* [Problem requirements] The reply must contain exactly the lines below from the one with "pink brick A6:B7" down to the one with "white cone K10", both included, and nothing more; please omit the pictures.

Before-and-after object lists
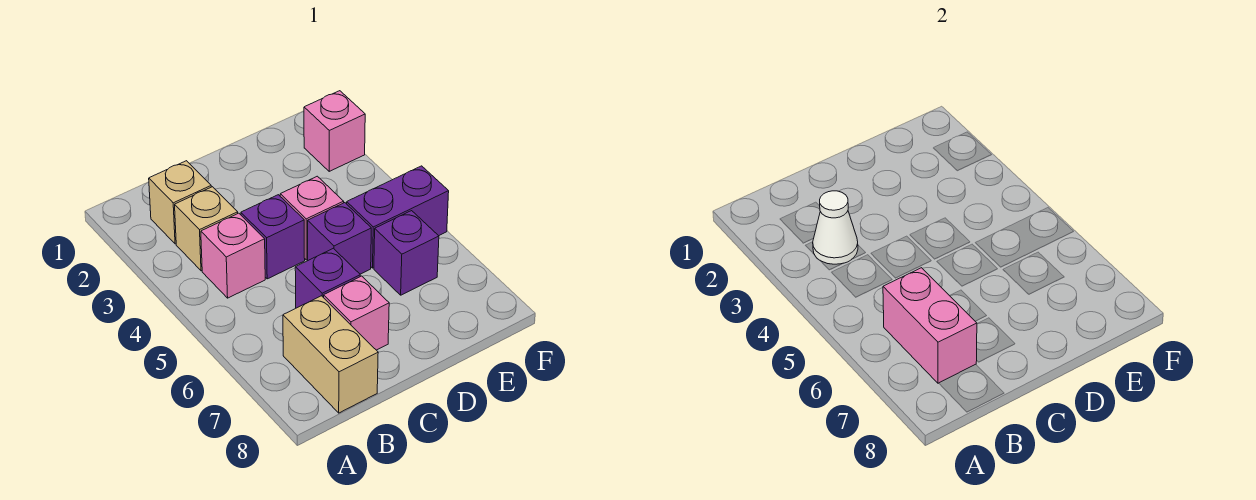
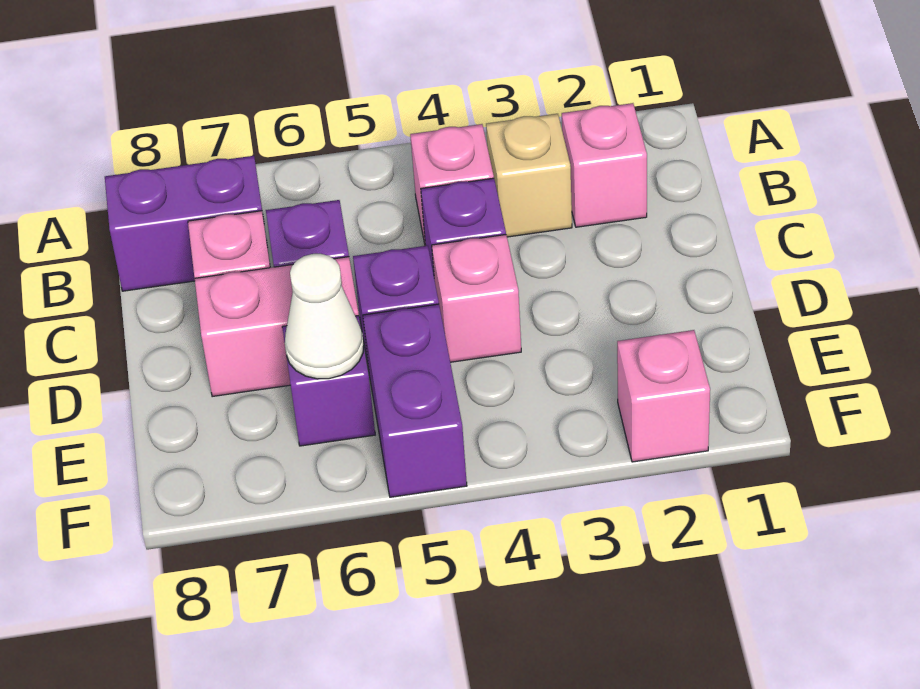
tan brick B2 level 1 -> pink brick B2 level 1
white cone B3 level 2 -> white cone E6 level 2
pink brick B6:B7 level 2 -> pink brick D6:D7 level 1
tan brick B7:B8 level 1 -> purple brick B7:B8 level 1

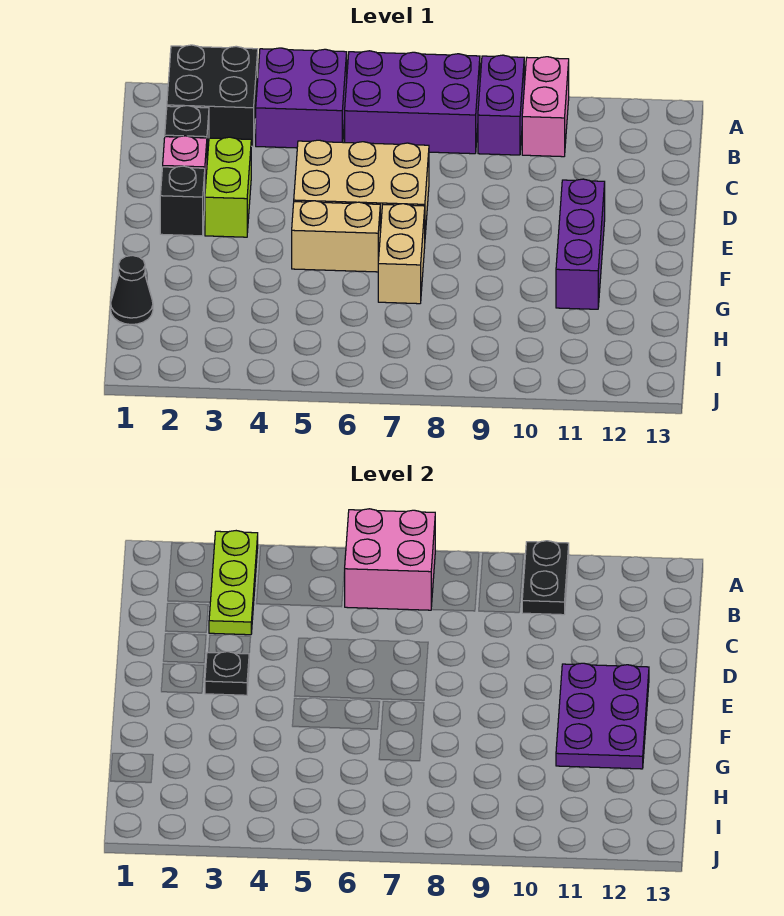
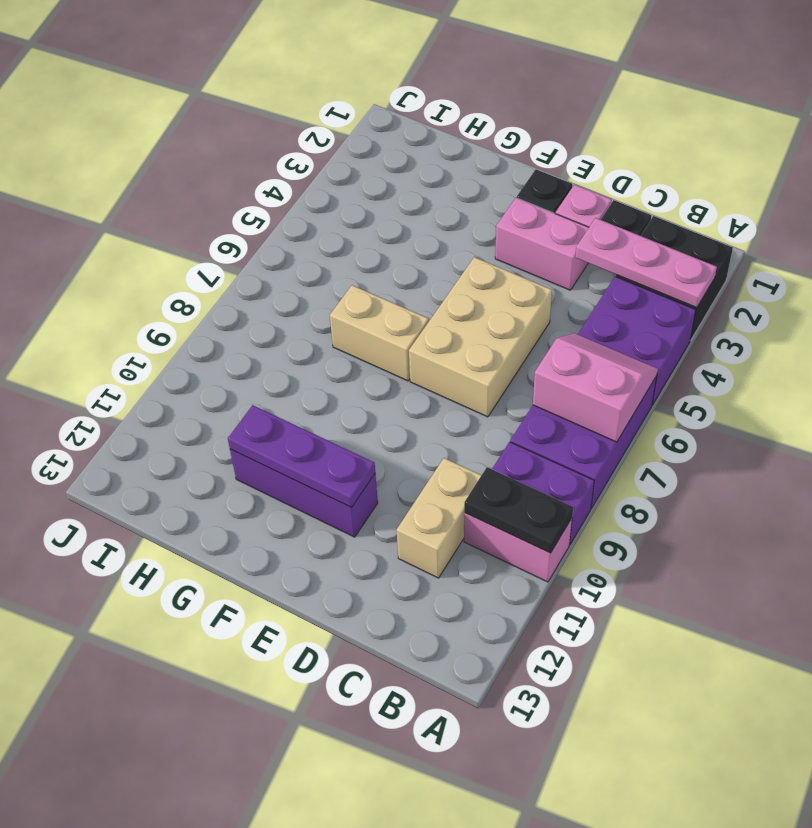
lime plate A3:C3 level 2 -> pink plate A3:C3 level 2
pink brick A6:B7 level 2 -> pink slope A6:B7 level 2 top 7
lime brick D3:E3 level 1 -> pink brick D3:E3 level 1
black plate E3 level 2 -> none
purple plate E11:G12 level 2 -> purple plate E11:G11 level 2
tan brick F5:F6 level 1 -> tan brick C10:C11 level 1
black cone H1 level 1 -> none

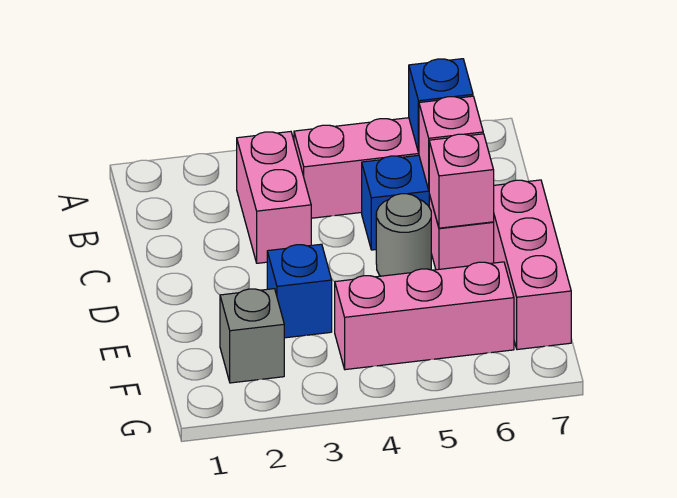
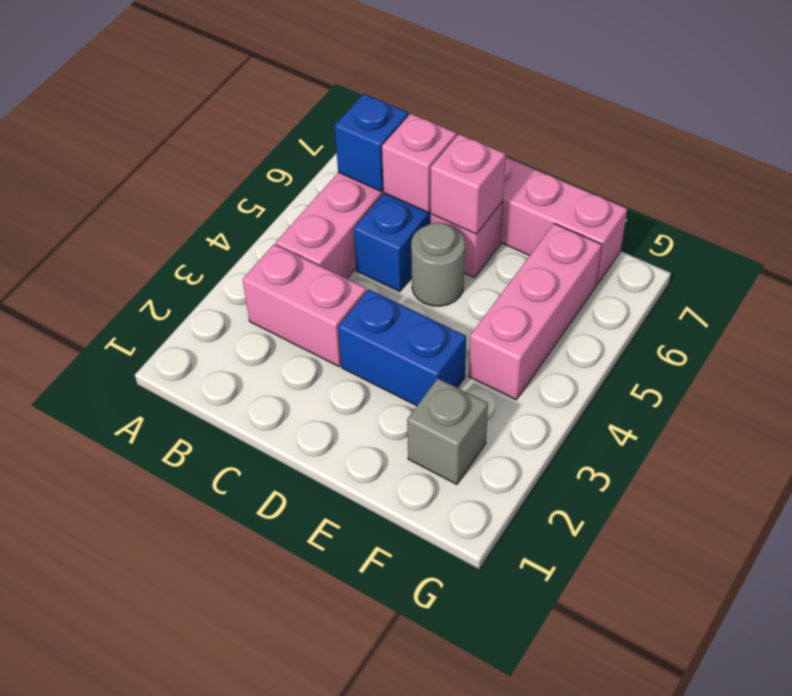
blue brick E3 level 1 -> blue brick D3:E3 level 1

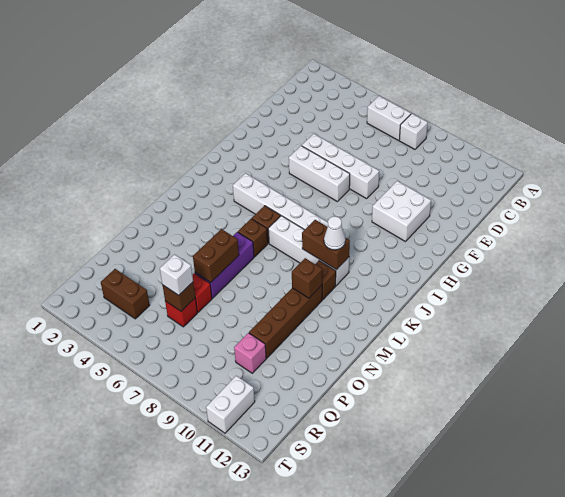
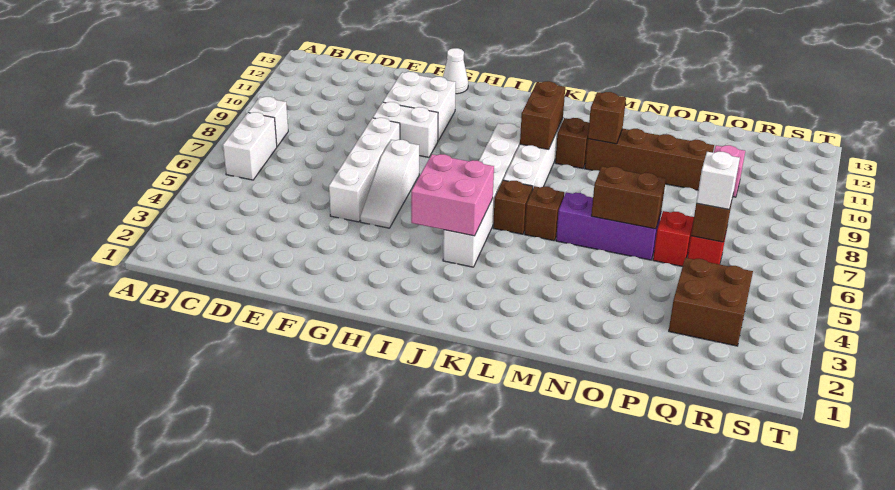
white brick G5:G7 level 1 -> white slope G5:G7 level 1 top 7
none -> pink brick I4:J5 level 2
white cone K10 level 3 -> white cone G13 level 1
brown brick R3:R4 level 1 -> brown brick Q3:R4 level 1
white brick S11:T11 level 1 -> white brick F9:G9 level 1

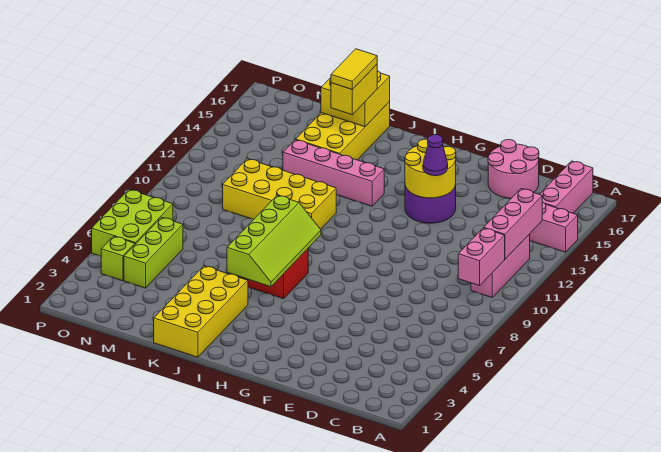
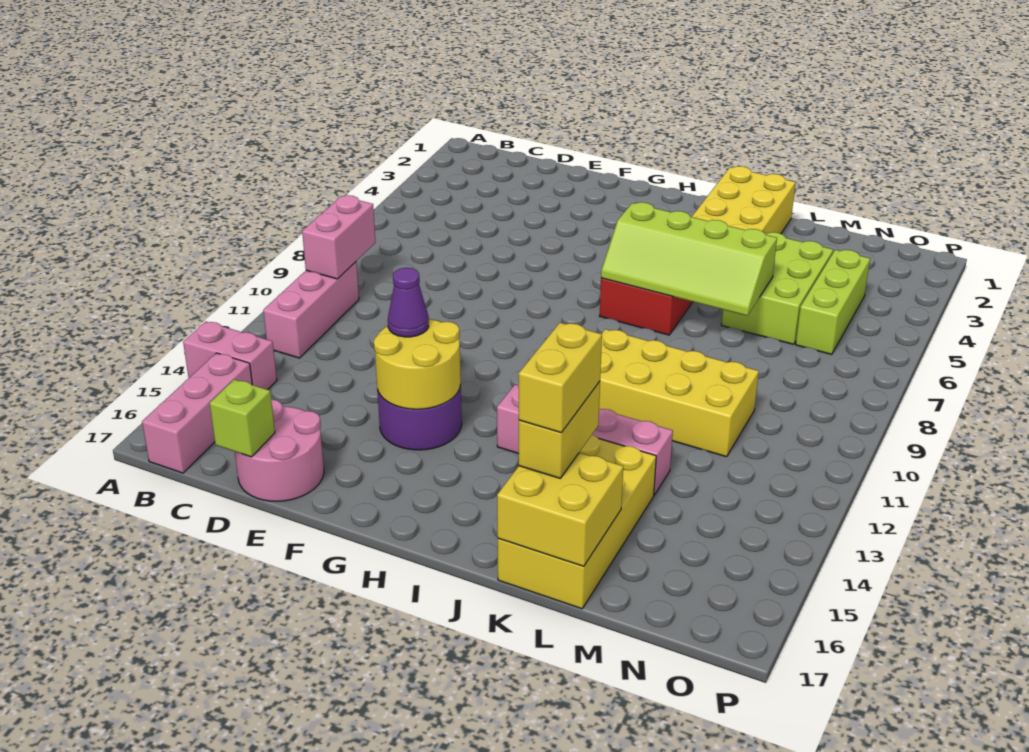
pink brick B11:B13 level 2 -> none
lime slope I5:J8 level 2 top J -> lime slope I6:L7 level 2 top 6
yellow tile K15:K16 level 4 -> yellow brick K15:K16 level 4
lime brick O4 level 1 -> lime brick D17 level 2
lime brick O5:P7 level 1 -> lime brick L4:M6 level 1

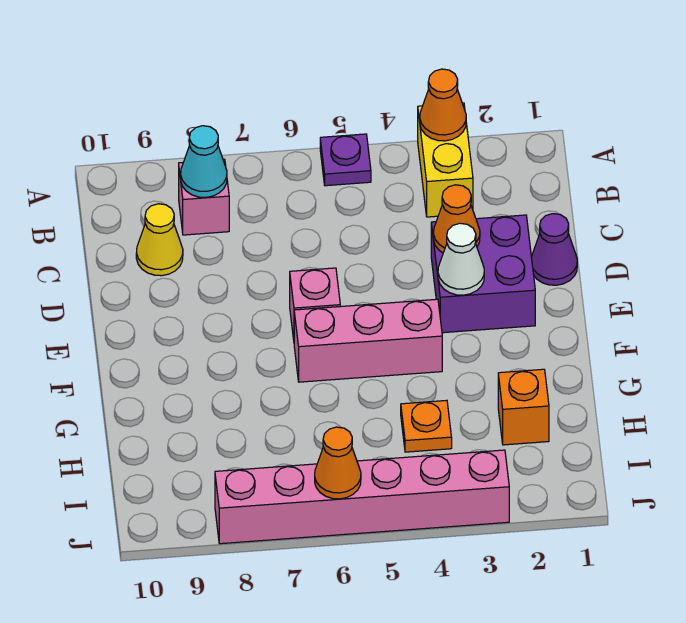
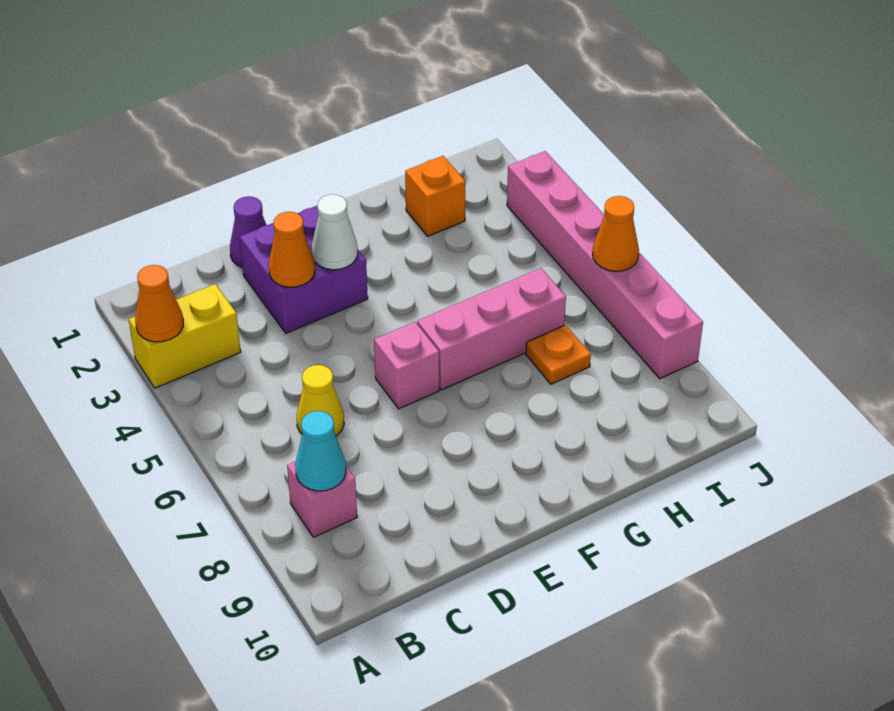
purple plate A5 level 1 -> none
yellow cone C9 level 1 -> yellow cone C6 level 1
pink brick F4:F6 level 1 -> pink brick F6:H6 level 1
orange plate H4 level 1 -> orange plate H7 level 1

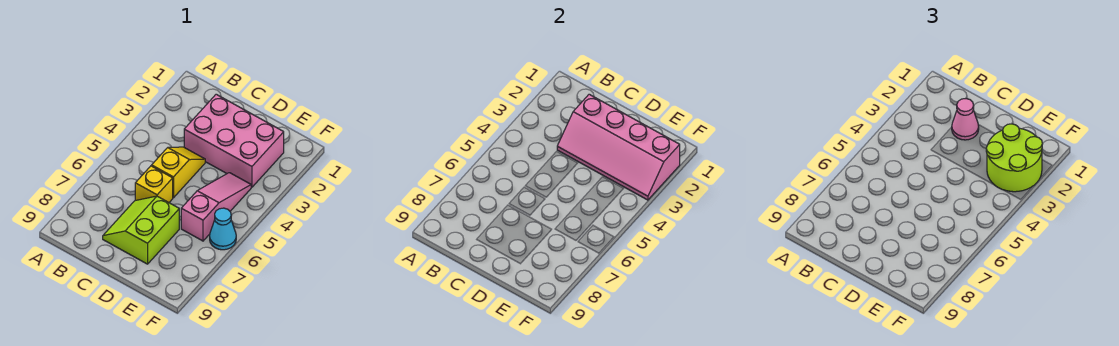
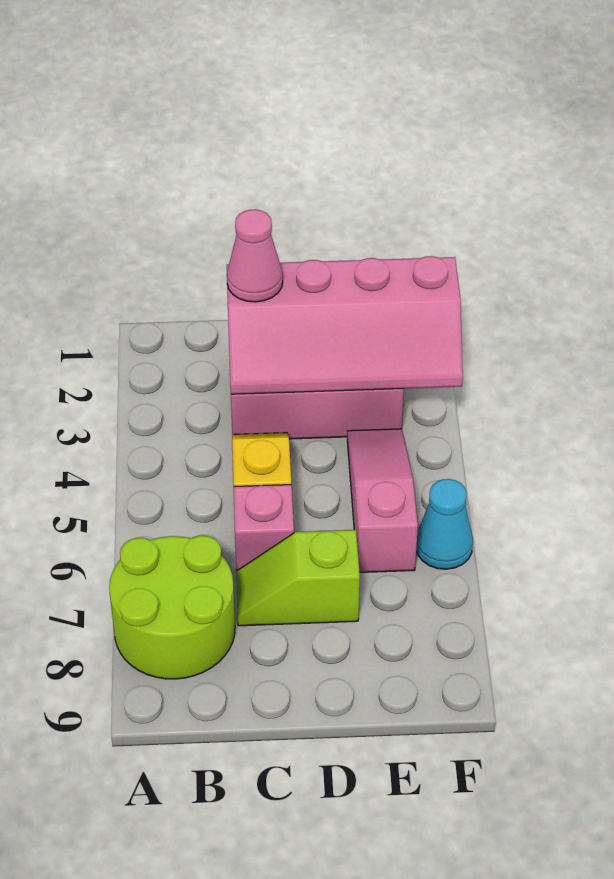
yellow brick C6 level 1 -> pink brick C6 level 1
lime slope C7:D8 level 1 top D -> lime slope C7:D7 level 1 top D
lime round brick E2:F3 level 3 -> lime round brick A7:B8 level 1

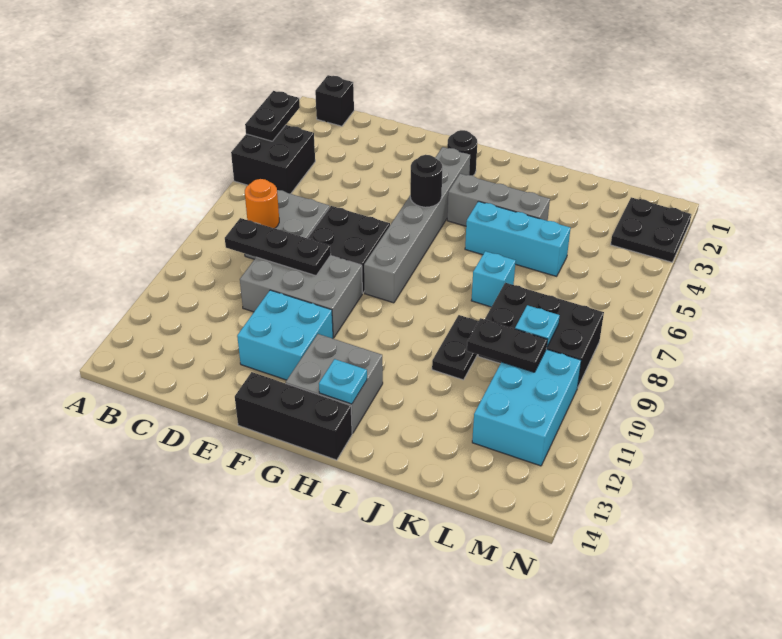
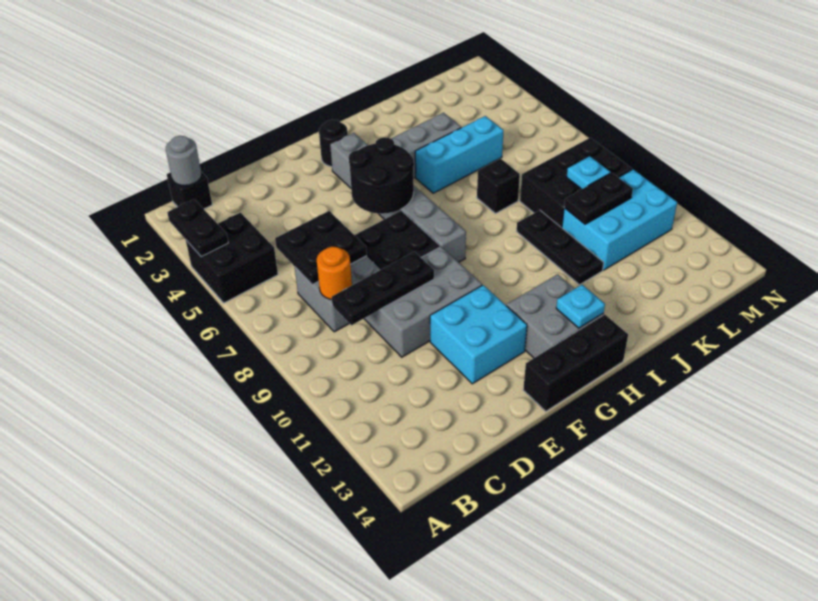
none -> grey round brick B1 level 2
black round brick G5 level 2 -> black round brick F5:G6 level 2
cyan brick J7 level 1 -> black brick J7 level 1
black plate J9:J10 level 1 -> black plate J9:J11 level 1
cyan brick L10:M12 level 1 -> cyan brick K10:M11 level 1
black plate M2:N3 level 1 -> black plate C6:D7 level 2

* [Output of the exercise]
pink brick A6:B7 level 2 -> pink slope A6:B7 level 2 top 7
lime brick D3:E3 level 1 -> pink brick D3:E3 level 1
black plate E3 level 2 -> none
purple plate E11:G12 level 2 -> purple plate E11:G11 level 2
tan brick F5:F6 level 1 -> tan brick C10:C11 level 1
black cone H1 level 1 -> none

blue brick E3 level 1 -> blue brick D3:E3 level 1

white brick G5:G7 level 1 -> white slope G5:G7 level 1 top 7
none -> pink brick I4:J5 level 2
white cone K10 level 3 -> white cone G13 level 1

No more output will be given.